Output exactly the lines that run from the top of the entries to the line holding "R10: 12k (GND, VO) -> 12k (GND, VEXT)", including both of those lines.
[[ The data, beginning ]]
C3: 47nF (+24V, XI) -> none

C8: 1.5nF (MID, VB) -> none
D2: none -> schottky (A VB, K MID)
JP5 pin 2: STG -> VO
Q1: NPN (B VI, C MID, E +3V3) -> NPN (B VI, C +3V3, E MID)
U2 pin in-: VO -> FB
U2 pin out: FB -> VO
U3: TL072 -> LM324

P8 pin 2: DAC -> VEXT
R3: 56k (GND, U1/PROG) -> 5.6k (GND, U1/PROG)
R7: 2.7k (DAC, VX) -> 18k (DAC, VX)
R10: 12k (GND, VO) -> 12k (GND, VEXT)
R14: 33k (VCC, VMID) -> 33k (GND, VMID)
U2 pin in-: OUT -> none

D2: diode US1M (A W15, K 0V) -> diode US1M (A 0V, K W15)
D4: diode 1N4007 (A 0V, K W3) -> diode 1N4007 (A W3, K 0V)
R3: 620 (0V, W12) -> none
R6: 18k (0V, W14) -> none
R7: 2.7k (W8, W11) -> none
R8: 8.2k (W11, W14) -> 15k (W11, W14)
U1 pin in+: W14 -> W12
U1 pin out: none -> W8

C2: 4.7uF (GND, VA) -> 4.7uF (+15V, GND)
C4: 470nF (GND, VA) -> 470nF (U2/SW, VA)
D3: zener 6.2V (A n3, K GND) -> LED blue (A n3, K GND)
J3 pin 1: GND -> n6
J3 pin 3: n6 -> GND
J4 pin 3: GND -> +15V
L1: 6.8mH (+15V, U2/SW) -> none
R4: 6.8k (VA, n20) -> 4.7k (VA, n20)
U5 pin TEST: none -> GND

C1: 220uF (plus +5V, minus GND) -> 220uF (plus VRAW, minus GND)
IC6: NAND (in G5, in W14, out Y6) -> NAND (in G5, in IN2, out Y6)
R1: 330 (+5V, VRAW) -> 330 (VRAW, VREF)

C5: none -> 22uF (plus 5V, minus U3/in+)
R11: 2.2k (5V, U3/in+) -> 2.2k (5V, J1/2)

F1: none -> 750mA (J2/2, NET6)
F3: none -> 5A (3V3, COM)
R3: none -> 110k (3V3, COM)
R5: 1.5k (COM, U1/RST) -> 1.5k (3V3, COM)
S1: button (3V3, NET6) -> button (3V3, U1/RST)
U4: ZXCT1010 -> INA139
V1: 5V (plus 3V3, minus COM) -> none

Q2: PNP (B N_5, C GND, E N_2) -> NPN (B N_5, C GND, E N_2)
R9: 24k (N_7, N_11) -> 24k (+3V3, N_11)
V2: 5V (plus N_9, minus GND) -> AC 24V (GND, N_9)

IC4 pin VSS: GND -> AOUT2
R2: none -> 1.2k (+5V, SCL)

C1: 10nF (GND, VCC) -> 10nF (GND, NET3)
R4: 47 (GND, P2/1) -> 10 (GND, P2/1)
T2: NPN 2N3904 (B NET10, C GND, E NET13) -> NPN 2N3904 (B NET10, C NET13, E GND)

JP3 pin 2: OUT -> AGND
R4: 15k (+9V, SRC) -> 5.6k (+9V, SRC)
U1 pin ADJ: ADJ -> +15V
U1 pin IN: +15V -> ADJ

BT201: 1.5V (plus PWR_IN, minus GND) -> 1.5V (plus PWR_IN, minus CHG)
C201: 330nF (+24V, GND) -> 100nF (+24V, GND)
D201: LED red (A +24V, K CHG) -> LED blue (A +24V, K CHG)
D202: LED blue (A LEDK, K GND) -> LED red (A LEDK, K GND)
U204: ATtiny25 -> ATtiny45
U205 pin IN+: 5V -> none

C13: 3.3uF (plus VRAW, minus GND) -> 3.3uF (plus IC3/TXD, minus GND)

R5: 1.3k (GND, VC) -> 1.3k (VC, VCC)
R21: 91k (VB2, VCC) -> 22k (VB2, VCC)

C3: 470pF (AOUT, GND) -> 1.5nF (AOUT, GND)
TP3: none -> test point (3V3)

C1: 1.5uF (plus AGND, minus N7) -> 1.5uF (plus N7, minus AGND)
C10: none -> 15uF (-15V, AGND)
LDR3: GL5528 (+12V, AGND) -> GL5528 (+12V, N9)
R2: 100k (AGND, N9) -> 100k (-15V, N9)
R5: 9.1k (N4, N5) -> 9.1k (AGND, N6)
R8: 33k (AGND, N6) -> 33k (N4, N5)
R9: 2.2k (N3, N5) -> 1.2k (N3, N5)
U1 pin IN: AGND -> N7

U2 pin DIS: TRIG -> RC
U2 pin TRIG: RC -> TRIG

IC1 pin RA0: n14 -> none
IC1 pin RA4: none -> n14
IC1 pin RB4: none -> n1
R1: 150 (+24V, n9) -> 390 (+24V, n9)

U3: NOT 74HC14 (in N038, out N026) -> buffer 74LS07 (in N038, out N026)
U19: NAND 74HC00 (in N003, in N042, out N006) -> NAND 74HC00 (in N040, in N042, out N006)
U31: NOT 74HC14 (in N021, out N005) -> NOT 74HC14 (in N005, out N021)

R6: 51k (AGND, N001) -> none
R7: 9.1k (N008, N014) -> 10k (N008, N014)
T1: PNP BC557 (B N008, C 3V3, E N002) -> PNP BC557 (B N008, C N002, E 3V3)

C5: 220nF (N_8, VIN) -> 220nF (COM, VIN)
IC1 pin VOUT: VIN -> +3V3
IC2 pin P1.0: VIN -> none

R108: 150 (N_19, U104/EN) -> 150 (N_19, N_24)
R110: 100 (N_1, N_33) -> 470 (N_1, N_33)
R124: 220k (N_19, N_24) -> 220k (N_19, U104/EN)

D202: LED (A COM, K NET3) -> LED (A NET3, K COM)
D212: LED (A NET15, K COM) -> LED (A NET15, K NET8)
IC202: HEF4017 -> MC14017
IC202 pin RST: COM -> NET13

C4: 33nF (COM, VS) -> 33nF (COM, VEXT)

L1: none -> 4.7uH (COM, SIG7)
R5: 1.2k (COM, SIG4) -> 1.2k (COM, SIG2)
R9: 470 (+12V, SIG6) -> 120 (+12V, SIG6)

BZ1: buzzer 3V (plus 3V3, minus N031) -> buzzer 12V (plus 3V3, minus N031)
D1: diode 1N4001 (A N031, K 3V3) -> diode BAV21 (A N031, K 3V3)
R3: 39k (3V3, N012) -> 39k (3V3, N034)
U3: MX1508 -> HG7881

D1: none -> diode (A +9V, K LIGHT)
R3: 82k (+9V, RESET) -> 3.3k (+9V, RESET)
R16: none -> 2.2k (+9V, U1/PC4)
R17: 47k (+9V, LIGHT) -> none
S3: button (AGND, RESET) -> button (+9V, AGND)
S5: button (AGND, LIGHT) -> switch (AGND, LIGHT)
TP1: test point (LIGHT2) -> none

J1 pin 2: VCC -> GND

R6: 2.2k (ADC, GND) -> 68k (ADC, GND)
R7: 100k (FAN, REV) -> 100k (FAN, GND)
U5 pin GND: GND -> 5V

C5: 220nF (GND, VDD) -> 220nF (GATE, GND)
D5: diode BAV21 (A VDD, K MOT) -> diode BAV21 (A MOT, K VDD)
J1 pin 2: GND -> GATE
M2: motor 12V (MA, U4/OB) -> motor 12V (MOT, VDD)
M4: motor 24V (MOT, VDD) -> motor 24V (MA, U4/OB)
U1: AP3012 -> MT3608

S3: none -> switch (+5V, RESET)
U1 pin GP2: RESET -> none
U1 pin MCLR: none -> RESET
[[ The data, end ]]
The answer –
C3: 47nF (+24V, XI) -> none

C8: 1.5nF (MID, VB) -> none
D2: none -> schottky (A VB, K MID)
JP5 pin 2: STG -> VO
Q1: NPN (B VI, C MID, E +3V3) -> NPN (B VI, C +3V3, E MID)
U2 pin in-: VO -> FB
U2 pin out: FB -> VO
U3: TL072 -> LM324

P8 pin 2: DAC -> VEXT
R3: 56k (GND, U1/PROG) -> 5.6k (GND, U1/PROG)
R7: 2.7k (DAC, VX) -> 18k (DAC, VX)
R10: 12k (GND, VO) -> 12k (GND, VEXT)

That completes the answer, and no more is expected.